- [Problem to work on]:
From the first record below to the last, retype each one exactly.

Records from a data collection:
______

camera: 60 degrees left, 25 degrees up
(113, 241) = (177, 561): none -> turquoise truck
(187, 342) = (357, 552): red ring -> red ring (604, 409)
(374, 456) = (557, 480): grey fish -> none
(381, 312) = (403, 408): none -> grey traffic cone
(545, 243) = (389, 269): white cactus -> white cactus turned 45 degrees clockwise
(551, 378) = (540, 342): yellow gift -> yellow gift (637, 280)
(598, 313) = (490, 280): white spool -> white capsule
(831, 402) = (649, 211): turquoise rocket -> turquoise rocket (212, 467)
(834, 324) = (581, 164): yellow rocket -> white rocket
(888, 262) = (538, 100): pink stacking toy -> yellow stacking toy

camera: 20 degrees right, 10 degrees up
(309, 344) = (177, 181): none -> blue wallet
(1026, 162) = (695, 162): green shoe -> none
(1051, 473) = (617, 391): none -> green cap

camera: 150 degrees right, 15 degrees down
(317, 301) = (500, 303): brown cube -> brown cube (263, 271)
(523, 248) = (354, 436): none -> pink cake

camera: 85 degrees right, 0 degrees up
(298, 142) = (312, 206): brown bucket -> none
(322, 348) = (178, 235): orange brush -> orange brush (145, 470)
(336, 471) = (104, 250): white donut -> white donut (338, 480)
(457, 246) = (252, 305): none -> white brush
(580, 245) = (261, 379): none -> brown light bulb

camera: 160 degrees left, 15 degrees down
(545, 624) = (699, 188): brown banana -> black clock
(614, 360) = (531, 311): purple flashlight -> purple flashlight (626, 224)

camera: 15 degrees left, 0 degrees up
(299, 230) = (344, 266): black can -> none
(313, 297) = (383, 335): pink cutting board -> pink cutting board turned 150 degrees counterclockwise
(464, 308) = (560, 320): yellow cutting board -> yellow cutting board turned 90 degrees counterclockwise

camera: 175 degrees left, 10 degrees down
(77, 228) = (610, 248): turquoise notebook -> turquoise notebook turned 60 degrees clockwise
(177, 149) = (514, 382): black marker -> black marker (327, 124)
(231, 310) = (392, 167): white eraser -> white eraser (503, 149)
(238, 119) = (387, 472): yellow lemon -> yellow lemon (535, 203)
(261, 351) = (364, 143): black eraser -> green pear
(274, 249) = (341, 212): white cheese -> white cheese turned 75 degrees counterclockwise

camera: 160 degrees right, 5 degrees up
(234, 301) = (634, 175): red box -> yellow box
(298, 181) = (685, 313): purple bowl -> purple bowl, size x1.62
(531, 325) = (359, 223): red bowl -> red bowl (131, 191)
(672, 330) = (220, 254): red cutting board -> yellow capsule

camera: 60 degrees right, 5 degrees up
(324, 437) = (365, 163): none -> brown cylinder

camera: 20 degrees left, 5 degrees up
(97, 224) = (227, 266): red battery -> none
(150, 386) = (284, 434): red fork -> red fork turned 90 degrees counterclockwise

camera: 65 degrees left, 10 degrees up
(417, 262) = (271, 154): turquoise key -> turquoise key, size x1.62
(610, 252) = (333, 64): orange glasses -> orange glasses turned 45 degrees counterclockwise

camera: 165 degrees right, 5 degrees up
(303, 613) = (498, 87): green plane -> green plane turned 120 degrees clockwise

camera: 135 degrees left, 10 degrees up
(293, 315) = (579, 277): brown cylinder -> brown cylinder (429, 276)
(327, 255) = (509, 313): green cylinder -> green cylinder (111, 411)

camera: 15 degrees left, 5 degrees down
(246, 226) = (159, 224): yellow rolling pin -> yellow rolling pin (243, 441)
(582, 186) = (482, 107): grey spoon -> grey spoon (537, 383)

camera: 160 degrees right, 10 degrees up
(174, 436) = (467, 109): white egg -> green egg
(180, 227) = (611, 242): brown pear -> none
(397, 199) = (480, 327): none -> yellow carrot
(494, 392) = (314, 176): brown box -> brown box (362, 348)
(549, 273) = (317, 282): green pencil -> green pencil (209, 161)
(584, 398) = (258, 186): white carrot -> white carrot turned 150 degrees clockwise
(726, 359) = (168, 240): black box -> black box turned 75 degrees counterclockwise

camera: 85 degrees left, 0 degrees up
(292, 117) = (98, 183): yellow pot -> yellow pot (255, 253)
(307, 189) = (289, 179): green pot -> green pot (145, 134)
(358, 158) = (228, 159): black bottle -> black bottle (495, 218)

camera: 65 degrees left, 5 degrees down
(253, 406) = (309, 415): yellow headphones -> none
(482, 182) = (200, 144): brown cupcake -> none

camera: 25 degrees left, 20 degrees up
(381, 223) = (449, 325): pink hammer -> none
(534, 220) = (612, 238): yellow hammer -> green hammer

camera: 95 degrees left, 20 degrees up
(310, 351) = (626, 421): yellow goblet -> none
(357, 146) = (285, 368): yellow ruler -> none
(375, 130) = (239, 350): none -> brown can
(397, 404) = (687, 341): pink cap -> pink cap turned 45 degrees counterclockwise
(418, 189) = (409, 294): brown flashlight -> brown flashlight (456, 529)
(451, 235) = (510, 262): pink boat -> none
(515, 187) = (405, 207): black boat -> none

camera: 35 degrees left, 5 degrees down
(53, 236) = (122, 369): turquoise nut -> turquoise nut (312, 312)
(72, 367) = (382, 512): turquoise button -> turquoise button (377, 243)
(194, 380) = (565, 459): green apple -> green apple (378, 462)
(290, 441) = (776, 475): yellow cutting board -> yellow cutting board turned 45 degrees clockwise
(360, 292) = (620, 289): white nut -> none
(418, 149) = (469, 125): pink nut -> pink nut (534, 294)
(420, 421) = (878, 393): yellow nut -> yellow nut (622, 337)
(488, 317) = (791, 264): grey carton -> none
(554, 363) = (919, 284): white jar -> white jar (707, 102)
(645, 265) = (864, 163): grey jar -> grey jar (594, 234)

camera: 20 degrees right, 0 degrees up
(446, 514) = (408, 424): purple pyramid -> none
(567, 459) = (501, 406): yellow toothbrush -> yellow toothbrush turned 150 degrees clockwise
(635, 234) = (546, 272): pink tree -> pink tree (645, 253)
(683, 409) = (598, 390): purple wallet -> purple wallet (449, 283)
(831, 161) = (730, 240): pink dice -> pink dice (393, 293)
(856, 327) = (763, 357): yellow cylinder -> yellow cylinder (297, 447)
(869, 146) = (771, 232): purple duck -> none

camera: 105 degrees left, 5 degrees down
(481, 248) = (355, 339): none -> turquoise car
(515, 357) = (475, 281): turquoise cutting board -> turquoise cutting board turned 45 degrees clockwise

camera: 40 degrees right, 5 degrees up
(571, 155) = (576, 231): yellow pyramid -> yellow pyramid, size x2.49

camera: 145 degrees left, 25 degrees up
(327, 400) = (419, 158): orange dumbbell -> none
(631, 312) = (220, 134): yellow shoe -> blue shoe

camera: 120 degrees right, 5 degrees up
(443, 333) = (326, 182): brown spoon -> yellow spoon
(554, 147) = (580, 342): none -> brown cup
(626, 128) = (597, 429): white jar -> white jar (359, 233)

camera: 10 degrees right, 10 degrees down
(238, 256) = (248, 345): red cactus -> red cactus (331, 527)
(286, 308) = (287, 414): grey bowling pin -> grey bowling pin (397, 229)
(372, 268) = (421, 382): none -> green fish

______

- [Answer to this exercise]:
camera: 60 degrees left, 25 degrees up
(113, 241) = (177, 561): none -> turquoise truck
(187, 342) = (357, 552): red ring -> red ring (604, 409)
(374, 456) = (557, 480): grey fish -> none
(381, 312) = (403, 408): none -> grey traffic cone
(545, 243) = (389, 269): white cactus -> white cactus turned 45 degrees clockwise
(551, 378) = (540, 342): yellow gift -> yellow gift (637, 280)
(598, 313) = (490, 280): white spool -> white capsule
(831, 402) = (649, 211): turquoise rocket -> turquoise rocket (212, 467)
(834, 324) = (581, 164): yellow rocket -> white rocket
(888, 262) = (538, 100): pink stacking toy -> yellow stacking toy

camera: 20 degrees right, 10 degrees up
(309, 344) = (177, 181): none -> blue wallet
(1026, 162) = (695, 162): green shoe -> none
(1051, 473) = (617, 391): none -> green cap

camera: 150 degrees right, 15 degrees down
(317, 301) = (500, 303): brown cube -> brown cube (263, 271)
(523, 248) = (354, 436): none -> pink cake

camera: 85 degrees right, 0 degrees up
(298, 142) = (312, 206): brown bucket -> none
(322, 348) = (178, 235): orange brush -> orange brush (145, 470)
(336, 471) = (104, 250): white donut -> white donut (338, 480)
(457, 246) = (252, 305): none -> white brush
(580, 245) = (261, 379): none -> brown light bulb

camera: 160 degrees left, 15 degrees down
(545, 624) = (699, 188): brown banana -> black clock
(614, 360) = (531, 311): purple flashlight -> purple flashlight (626, 224)

camera: 15 degrees left, 0 degrees up
(299, 230) = (344, 266): black can -> none
(313, 297) = (383, 335): pink cutting board -> pink cutting board turned 150 degrees counterclockwise
(464, 308) = (560, 320): yellow cutting board -> yellow cutting board turned 90 degrees counterclockwise

camera: 175 degrees left, 10 degrees down
(77, 228) = (610, 248): turquoise notebook -> turquoise notebook turned 60 degrees clockwise
(177, 149) = (514, 382): black marker -> black marker (327, 124)
(231, 310) = (392, 167): white eraser -> white eraser (503, 149)
(238, 119) = (387, 472): yellow lemon -> yellow lemon (535, 203)
(261, 351) = (364, 143): black eraser -> green pear
(274, 249) = (341, 212): white cheese -> white cheese turned 75 degrees counterclockwise

camera: 160 degrees right, 5 degrees up
(234, 301) = (634, 175): red box -> yellow box
(298, 181) = (685, 313): purple bowl -> purple bowl, size x1.62
(531, 325) = (359, 223): red bowl -> red bowl (131, 191)
(672, 330) = (220, 254): red cutting board -> yellow capsule

camera: 60 degrees right, 5 degrees up
(324, 437) = (365, 163): none -> brown cylinder

camera: 20 degrees left, 5 degrees up
(97, 224) = (227, 266): red battery -> none
(150, 386) = (284, 434): red fork -> red fork turned 90 degrees counterclockwise

camera: 65 degrees left, 10 degrees up
(417, 262) = (271, 154): turquoise key -> turquoise key, size x1.62
(610, 252) = (333, 64): orange glasses -> orange glasses turned 45 degrees counterclockwise

camera: 165 degrees right, 5 degrees up
(303, 613) = (498, 87): green plane -> green plane turned 120 degrees clockwise

camera: 135 degrees left, 10 degrees up
(293, 315) = (579, 277): brown cylinder -> brown cylinder (429, 276)
(327, 255) = (509, 313): green cylinder -> green cylinder (111, 411)

camera: 15 degrees left, 5 degrees down
(246, 226) = (159, 224): yellow rolling pin -> yellow rolling pin (243, 441)
(582, 186) = (482, 107): grey spoon -> grey spoon (537, 383)

camera: 160 degrees right, 10 degrees up
(174, 436) = (467, 109): white egg -> green egg
(180, 227) = (611, 242): brown pear -> none
(397, 199) = (480, 327): none -> yellow carrot
(494, 392) = (314, 176): brown box -> brown box (362, 348)
(549, 273) = (317, 282): green pencil -> green pencil (209, 161)
(584, 398) = (258, 186): white carrot -> white carrot turned 150 degrees clockwise
(726, 359) = (168, 240): black box -> black box turned 75 degrees counterclockwise

camera: 85 degrees left, 0 degrees up
(292, 117) = (98, 183): yellow pot -> yellow pot (255, 253)
(307, 189) = (289, 179): green pot -> green pot (145, 134)
(358, 158) = (228, 159): black bottle -> black bottle (495, 218)

camera: 65 degrees left, 5 degrees down
(253, 406) = (309, 415): yellow headphones -> none
(482, 182) = (200, 144): brown cupcake -> none

camera: 25 degrees left, 20 degrees up
(381, 223) = (449, 325): pink hammer -> none
(534, 220) = (612, 238): yellow hammer -> green hammer

camera: 95 degrees left, 20 degrees up
(310, 351) = (626, 421): yellow goblet -> none
(357, 146) = (285, 368): yellow ruler -> none
(375, 130) = (239, 350): none -> brown can
(397, 404) = (687, 341): pink cap -> pink cap turned 45 degrees counterclockwise
(418, 189) = (409, 294): brown flashlight -> brown flashlight (456, 529)
(451, 235) = (510, 262): pink boat -> none
(515, 187) = (405, 207): black boat -> none

camera: 35 degrees left, 5 degrees down
(53, 236) = (122, 369): turquoise nut -> turquoise nut (312, 312)
(72, 367) = (382, 512): turquoise button -> turquoise button (377, 243)
(194, 380) = (565, 459): green apple -> green apple (378, 462)
(290, 441) = (776, 475): yellow cutting board -> yellow cutting board turned 45 degrees clockwise
(360, 292) = (620, 289): white nut -> none
(418, 149) = (469, 125): pink nut -> pink nut (534, 294)
(420, 421) = (878, 393): yellow nut -> yellow nut (622, 337)
(488, 317) = (791, 264): grey carton -> none
(554, 363) = (919, 284): white jar -> white jar (707, 102)
(645, 265) = (864, 163): grey jar -> grey jar (594, 234)

camera: 20 degrees right, 0 degrees up
(446, 514) = (408, 424): purple pyramid -> none
(567, 459) = (501, 406): yellow toothbrush -> yellow toothbrush turned 150 degrees clockwise
(635, 234) = (546, 272): pink tree -> pink tree (645, 253)
(683, 409) = (598, 390): purple wallet -> purple wallet (449, 283)
(831, 161) = (730, 240): pink dice -> pink dice (393, 293)
(856, 327) = (763, 357): yellow cylinder -> yellow cylinder (297, 447)
(869, 146) = (771, 232): purple duck -> none

camera: 105 degrees left, 5 degrees down
(481, 248) = (355, 339): none -> turquoise car
(515, 357) = (475, 281): turquoise cutting board -> turquoise cutting board turned 45 degrees clockwise

camera: 40 degrees right, 5 degrees up
(571, 155) = (576, 231): yellow pyramid -> yellow pyramid, size x2.49

camera: 145 degrees left, 25 degrees up
(327, 400) = (419, 158): orange dumbbell -> none
(631, 312) = (220, 134): yellow shoe -> blue shoe

camera: 120 degrees right, 5 degrees up
(443, 333) = (326, 182): brown spoon -> yellow spoon
(554, 147) = (580, 342): none -> brown cup
(626, 128) = (597, 429): white jar -> white jar (359, 233)

camera: 10 degrees right, 10 degrees down
(238, 256) = (248, 345): red cactus -> red cactus (331, 527)
(286, 308) = (287, 414): grey bowling pin -> grey bowling pin (397, 229)
(372, 268) = (421, 382): none -> green fish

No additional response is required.